### Work to complete
With pictures excluded, copy word for word the lines in the data below from the line containing "none -> blue round brick C1 level 3" through the line containing "brown cone E1".

### Data section
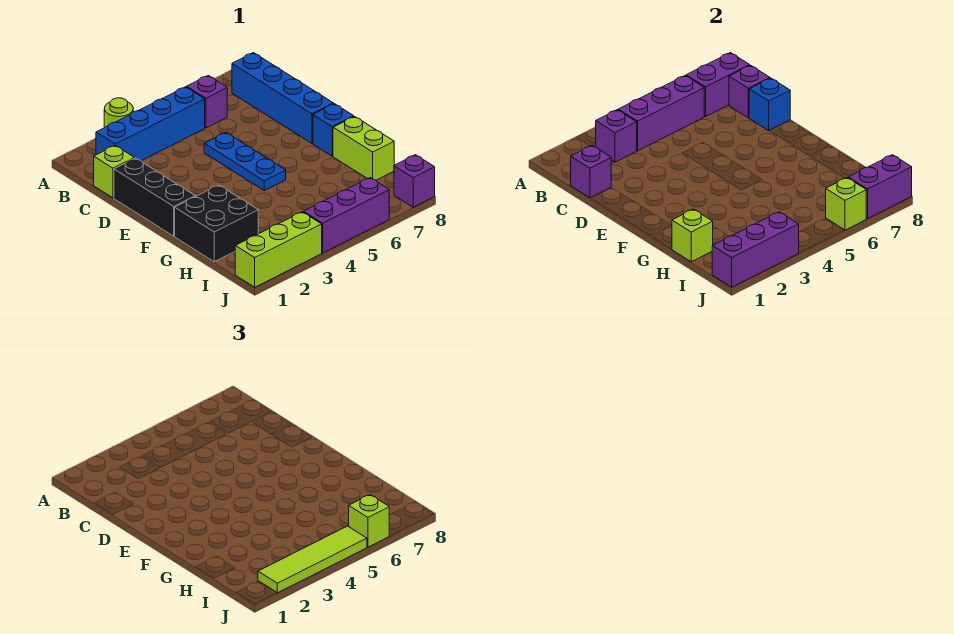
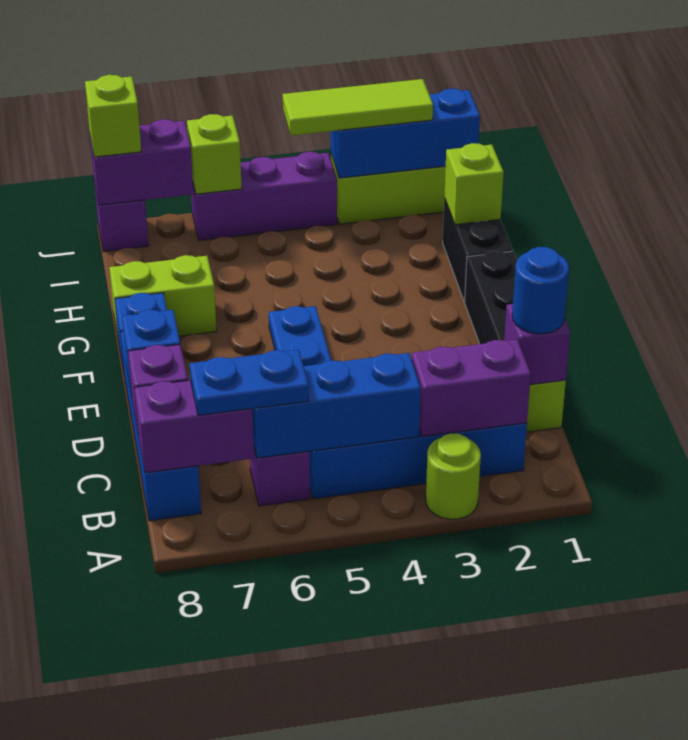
purple brick B3 level 2 -> purple brick B2:B3 level 2
purple brick B4:B6 level 2 -> blue brick B4:B6 level 2
none -> blue plate B6:B7 level 3
none -> blue round brick C1 level 3
black brick G1:H2 level 1 -> black brick G1:H1 level 1
lime brick G8:H8 level 1 -> lime brick G7:G8 level 1
purple brick J1:J3 level 2 -> blue brick J1:J3 level 2
lime tile J2:J5 level 3 -> lime tile J2:J4 level 3
lime brick J6 level 3 -> lime brick J8 level 3

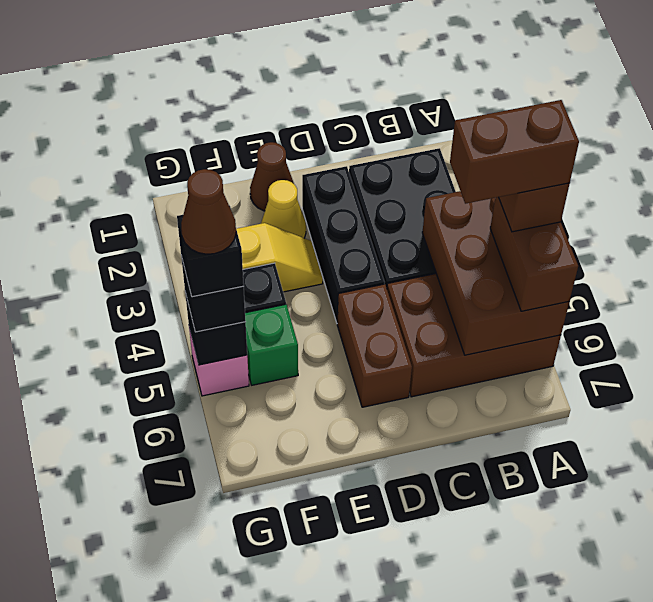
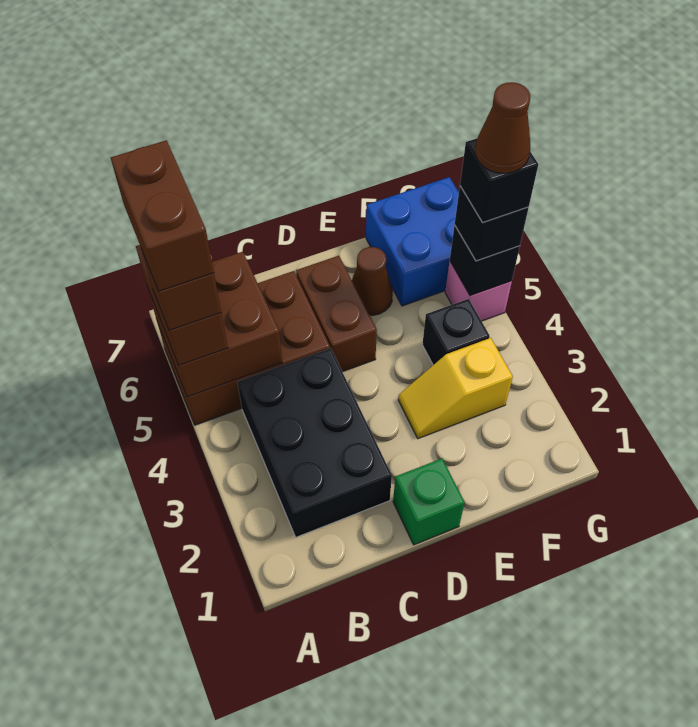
brown brick A4:B6 level 2 -> brown brick A5:B6 level 2
brown brick A5:B5 level 5 -> brown brick A5:A6 level 5
black brick D2:D4 level 1 -> none
brown cone E1 level 1 -> brown cone E6 level 1
yellow cone E2 level 1 -> none
green brick F5 level 1 -> green brick D1 level 1
none -> blue brick F6:G7 level 1

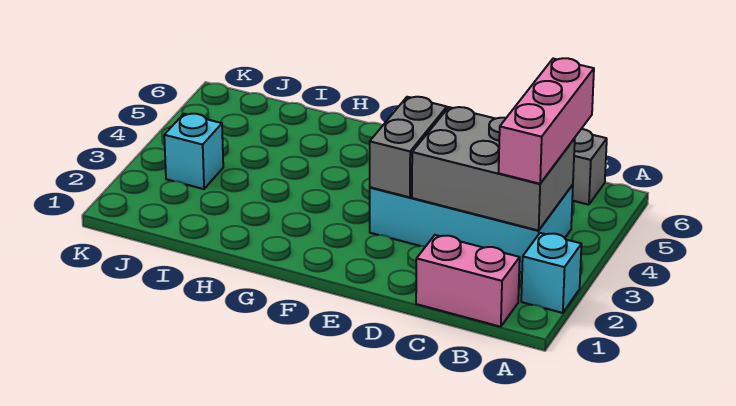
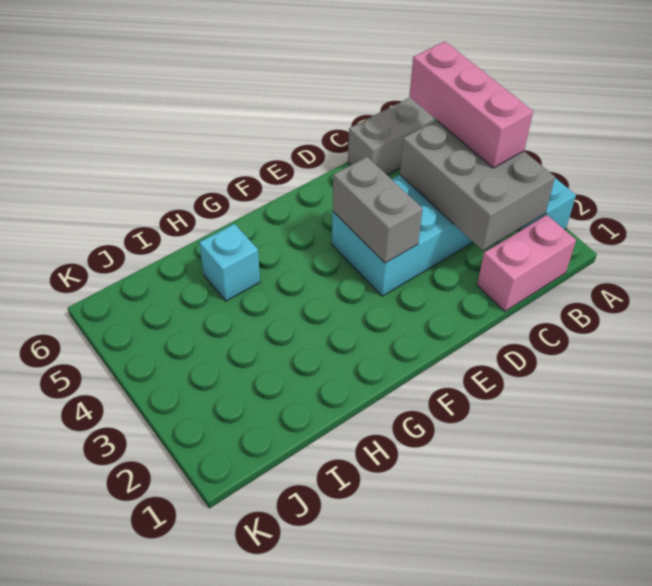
grey brick B3:D4 level 2 -> grey brick B2:C4 level 2
cyan brick J3 level 1 -> cyan brick H5 level 1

### Exercise result
none -> blue round brick C1 level 3
black brick G1:H2 level 1 -> black brick G1:H1 level 1
lime brick G8:H8 level 1 -> lime brick G7:G8 level 1
purple brick J1:J3 level 2 -> blue brick J1:J3 level 2
lime tile J2:J5 level 3 -> lime tile J2:J4 level 3
lime brick J6 level 3 -> lime brick J8 level 3

brown brick A4:B6 level 2 -> brown brick A5:B6 level 2
brown brick A5:B5 level 5 -> brown brick A5:A6 level 5
black brick D2:D4 level 1 -> none
brown cone E1 level 1 -> brown cone E6 level 1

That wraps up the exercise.